**DATA SECTION:**

══════

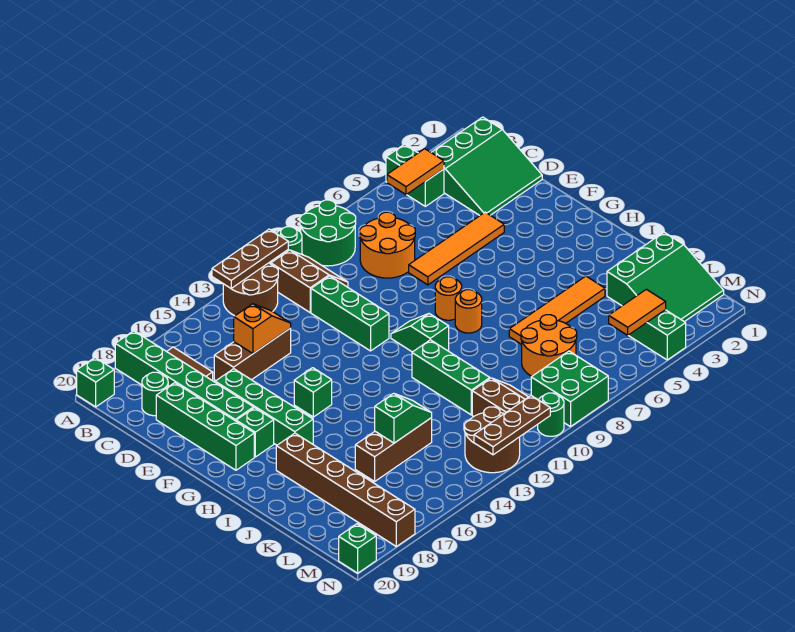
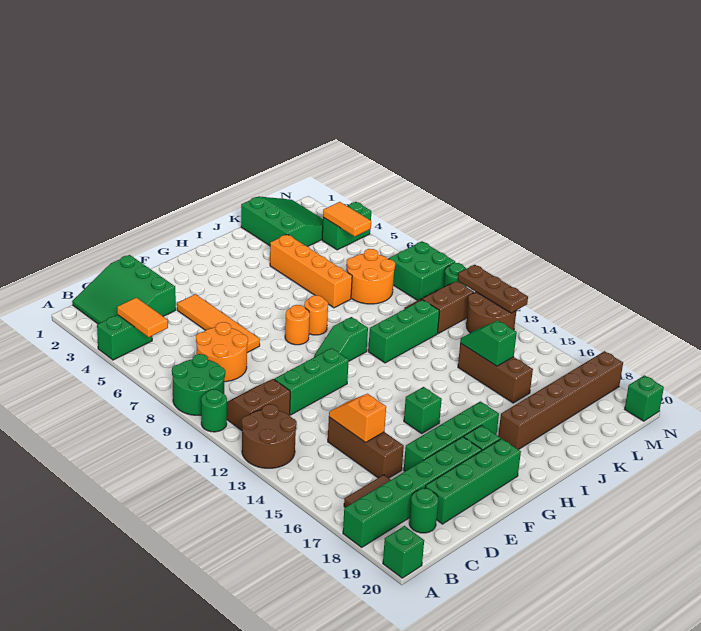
brown plate A11:A13 level 2 -> none
green slope B1:D3 level 1 top B -> green slope B1:D3 level 1 top D
orange tile J4:J7 level 1 -> orange brick J4:J7 level 1

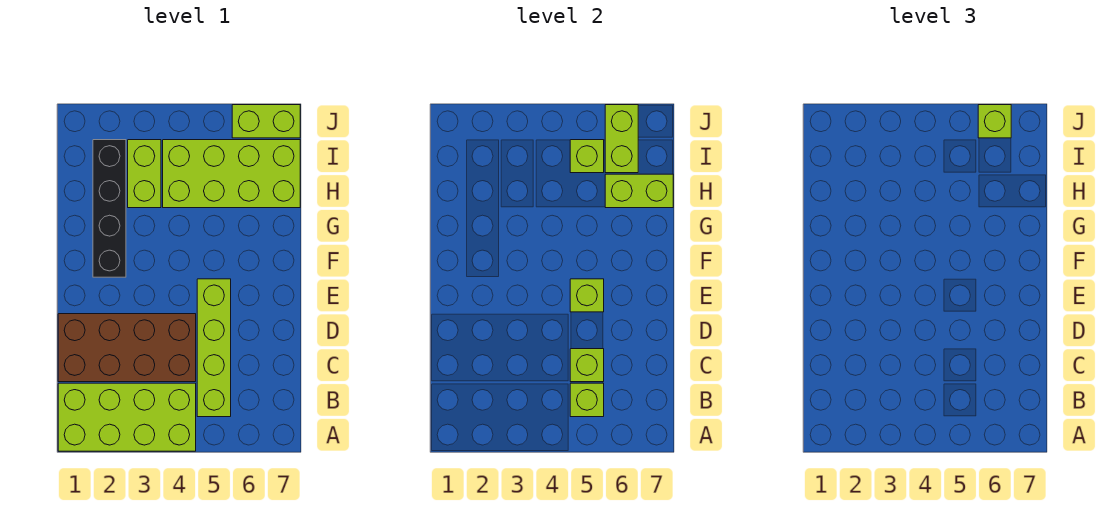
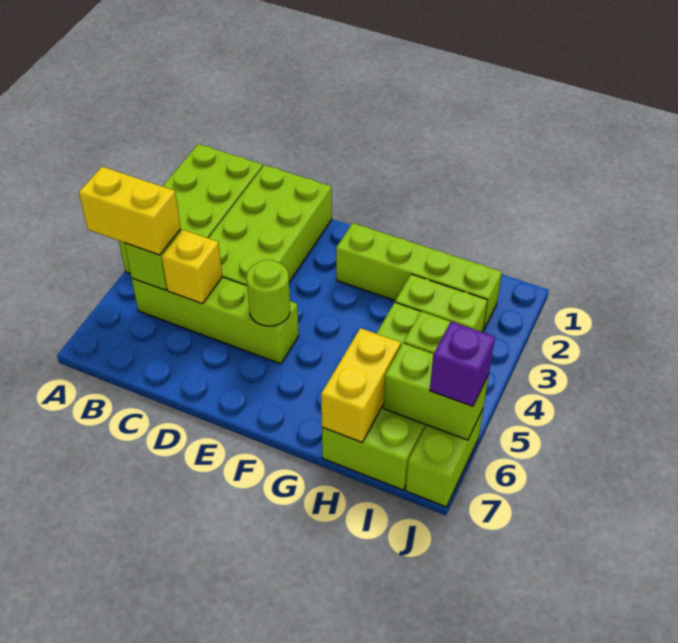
none -> yellow brick A5:B5 level 3
brown brick C1:D4 level 1 -> lime brick C1:D4 level 1
lime brick C5 level 2 -> yellow brick C5 level 2
lime brick E5 level 2 -> lime round brick E5 level 2
black brick F2:I2 level 1 -> lime brick F2:I2 level 1
lime brick H6:H7 level 2 -> yellow brick H6:H7 level 2
lime brick J6 level 3 -> purple brick J6 level 3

══════

**WHAT TO WORK ON:**
Beginning with the line that contains "black brick F2:I2", restate word for word each line through the last one in the data, and write nothing more.

**RESULT OF THE EXERCISE:**
black brick F2:I2 level 1 -> lime brick F2:I2 level 1
lime brick H6:H7 level 2 -> yellow brick H6:H7 level 2
lime brick J6 level 3 -> purple brick J6 level 3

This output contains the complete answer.